» **The task**: The finished copy should hold every entry exactly as given, and no pictures.

» **Records supplied**:

---+---

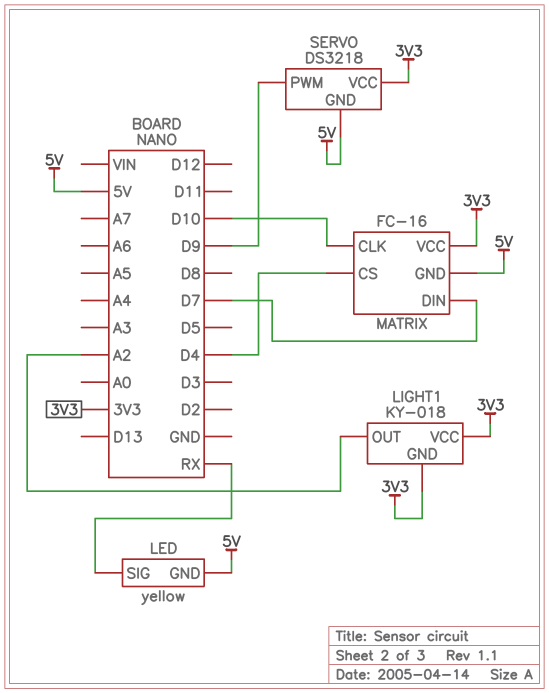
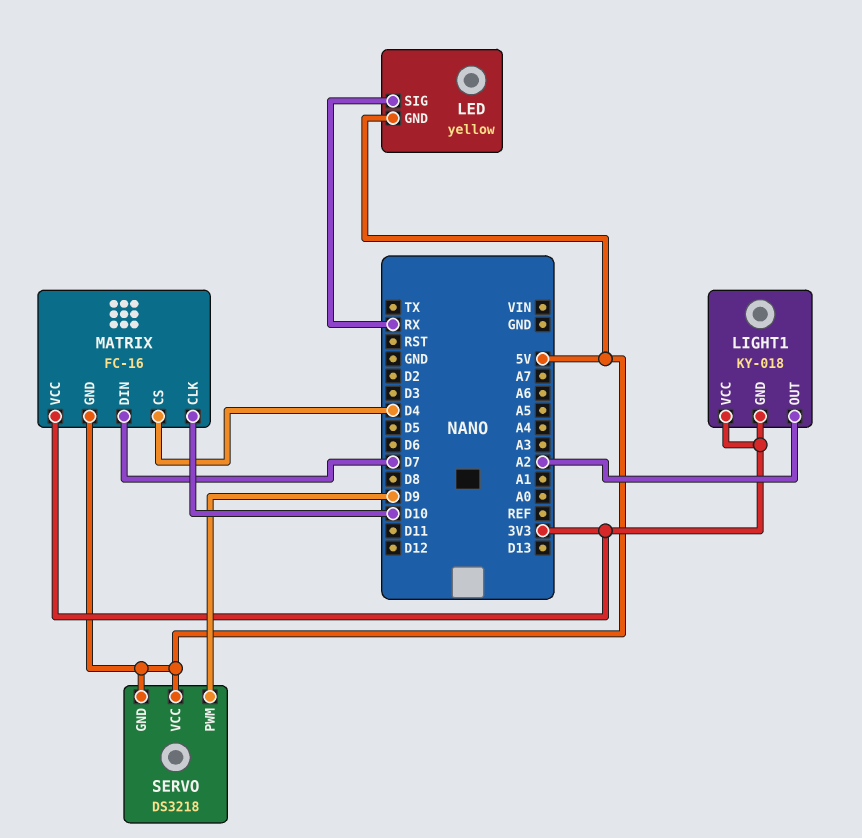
SERVO pin VCC: 3V3 -> 5V

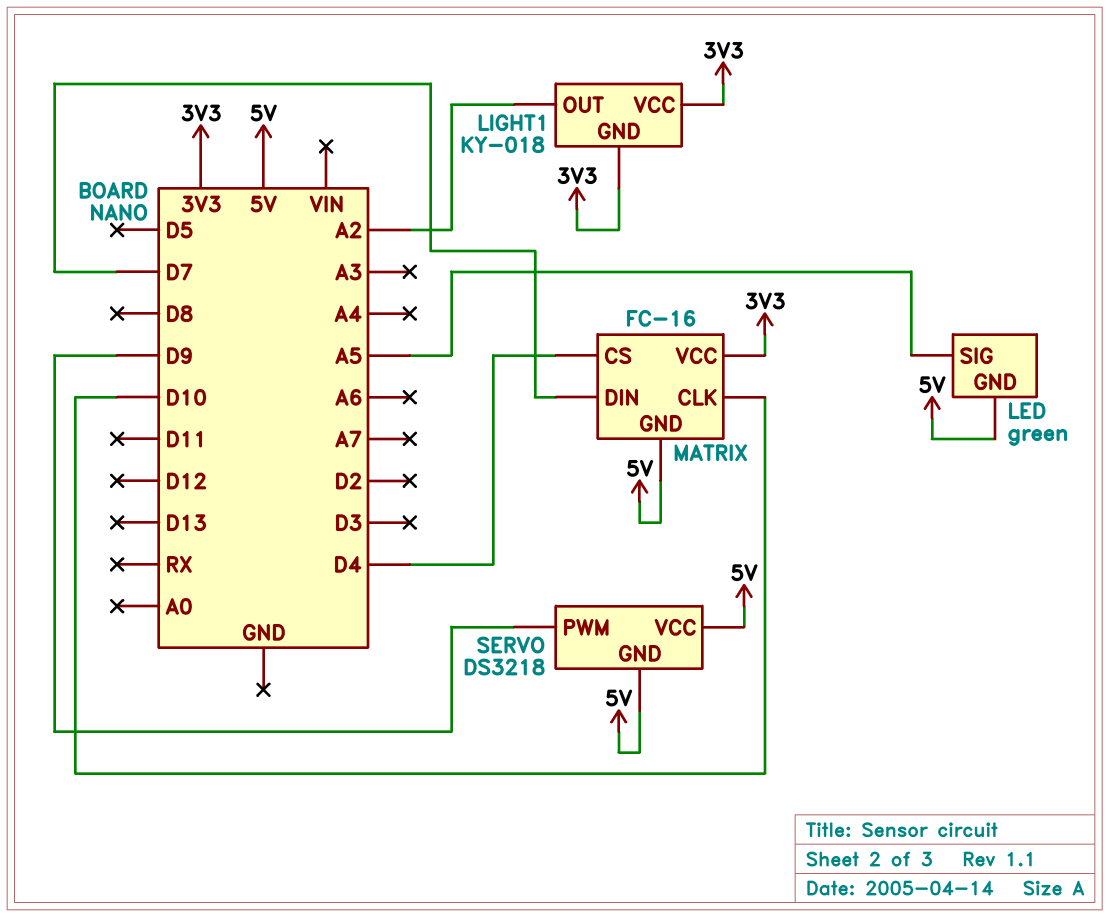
LED: yellow -> green
LED pin SIG: RX -> A5

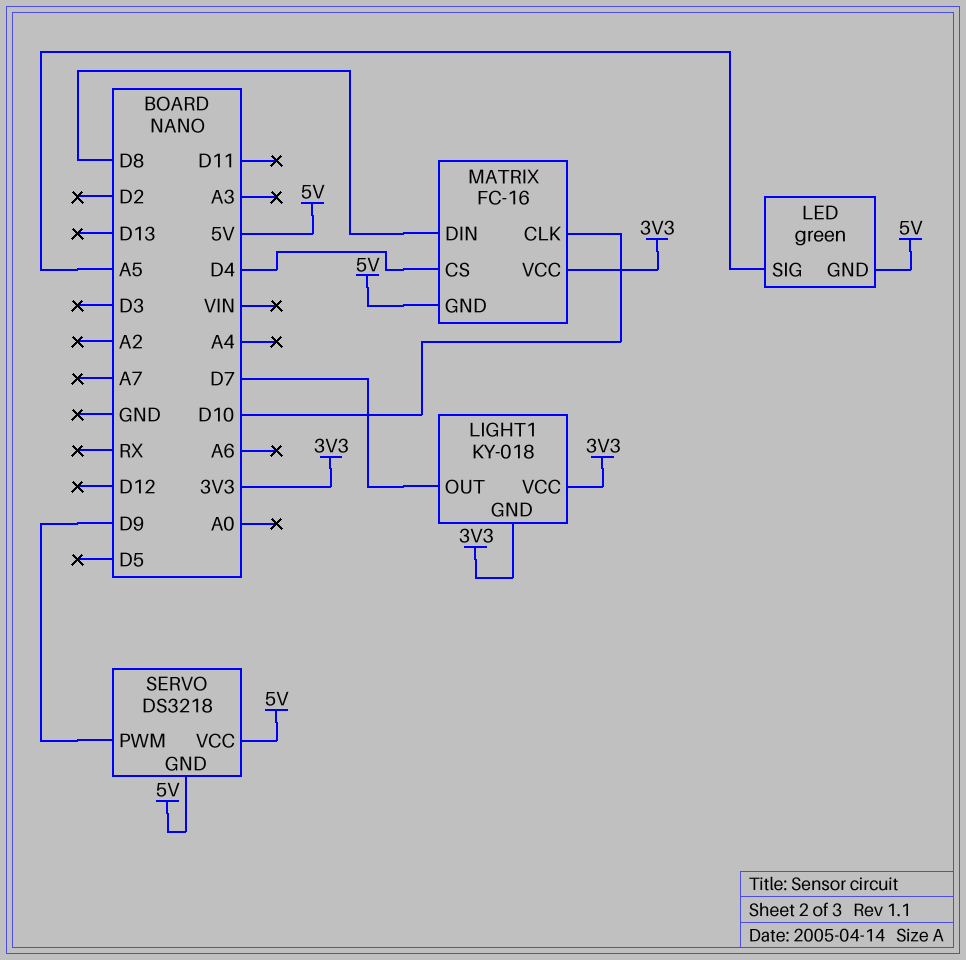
LIGHT1 pin OUT: A2 -> D7
MATRIX pin DIN: D7 -> D8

---+---

» **Response**:
SERVO pin VCC: 3V3 -> 5V

LED: yellow -> green
LED pin SIG: RX -> A5

LIGHT1 pin OUT: A2 -> D7
MATRIX pin DIN: D7 -> D8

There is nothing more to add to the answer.